* PROBLEM TO SOLVE
Every line below should come back exactly as written, though the pictures stay out.

* STUDY MATERIAL
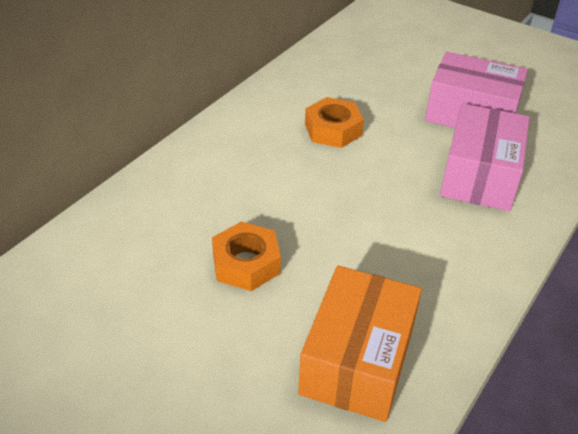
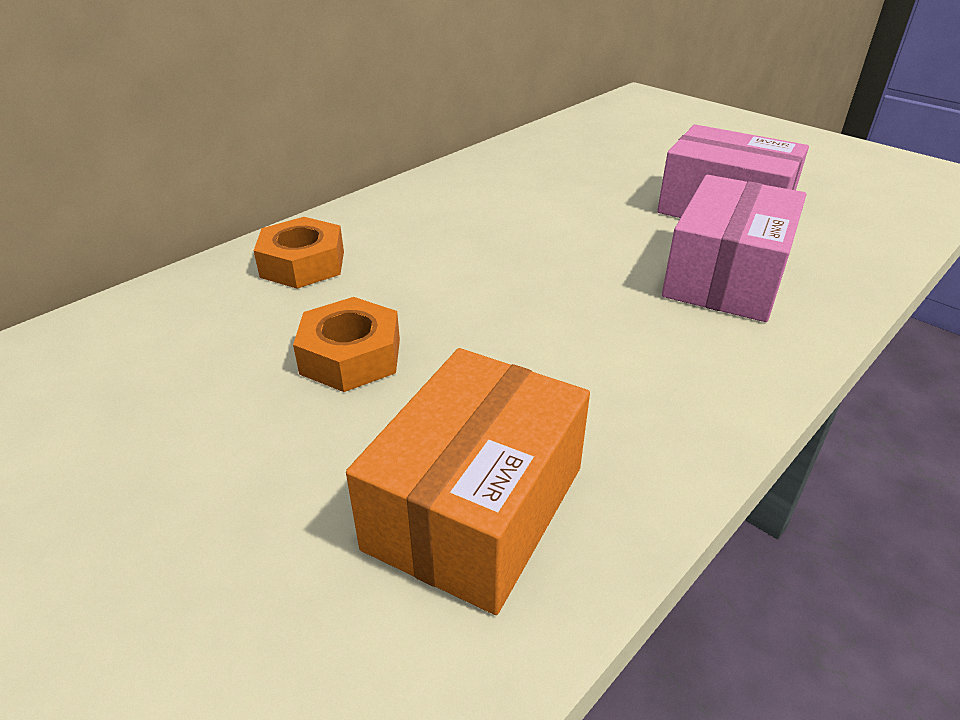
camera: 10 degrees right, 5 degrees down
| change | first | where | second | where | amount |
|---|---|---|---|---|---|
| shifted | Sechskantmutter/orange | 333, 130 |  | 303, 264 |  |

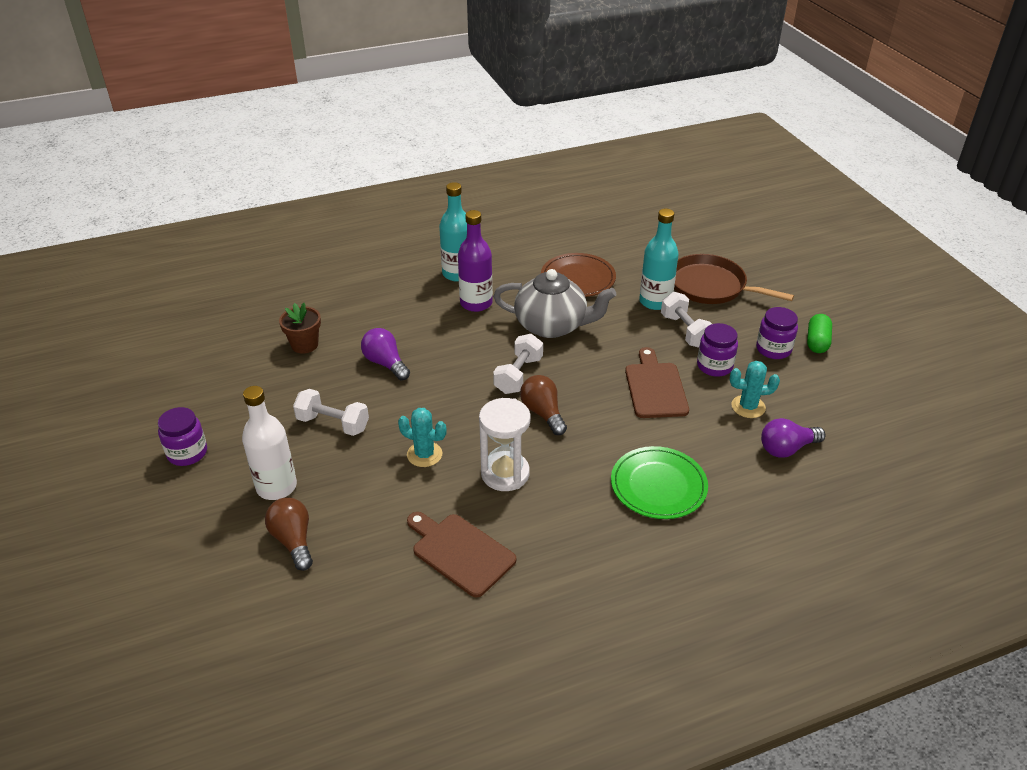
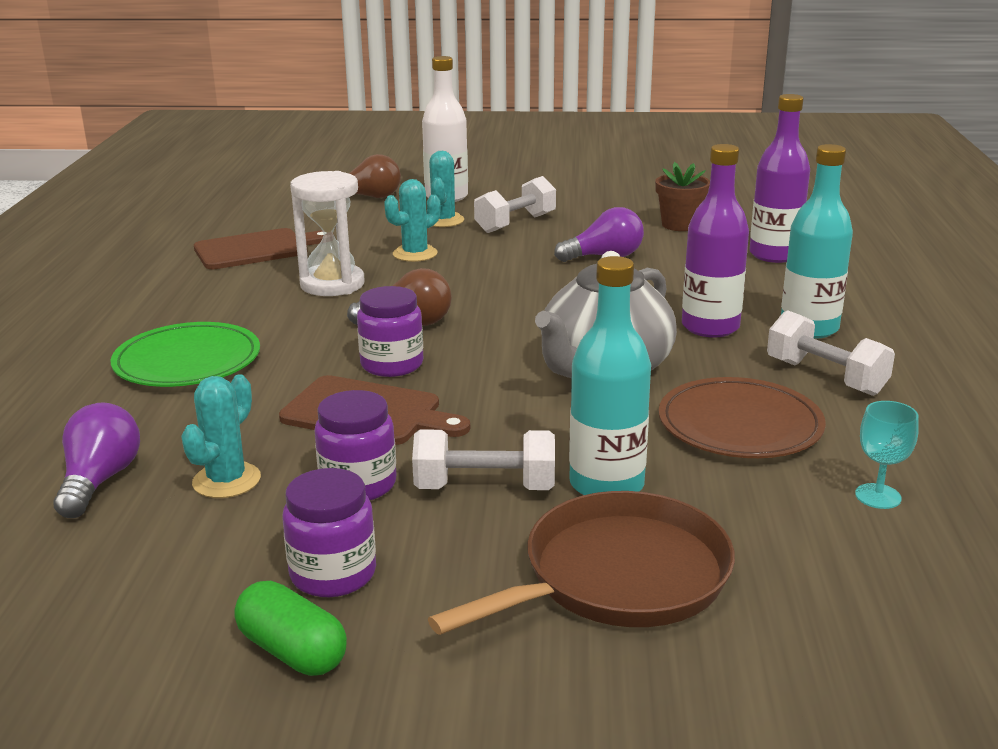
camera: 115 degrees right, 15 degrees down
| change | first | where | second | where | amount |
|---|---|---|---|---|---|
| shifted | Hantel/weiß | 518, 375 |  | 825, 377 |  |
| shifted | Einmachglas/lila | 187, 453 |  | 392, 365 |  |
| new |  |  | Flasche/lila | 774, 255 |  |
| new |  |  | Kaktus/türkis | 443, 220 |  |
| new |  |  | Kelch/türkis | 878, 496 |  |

* RESULT
camera: 10 degrees right, 5 degrees down
| change | first | where | second | where | amount |
|---|---|---|---|---|---|
| shifted | Sechskantmutter/orange | 333, 130 |  | 303, 264 |  |

camera: 115 degrees right, 15 degrees down
| change | first | where | second | where | amount |
|---|---|---|---|---|---|
| shifted | Hantel/weiß | 518, 375 |  | 825, 377 |  |
| shifted | Einmachglas/lila | 187, 453 |  | 392, 365 |  |
| new |  |  | Flasche/lila | 774, 255 |  |
| new |  |  | Kaktus/türkis | 443, 220 |  |
| new |  |  | Kelch/türkis | 878, 496 |  |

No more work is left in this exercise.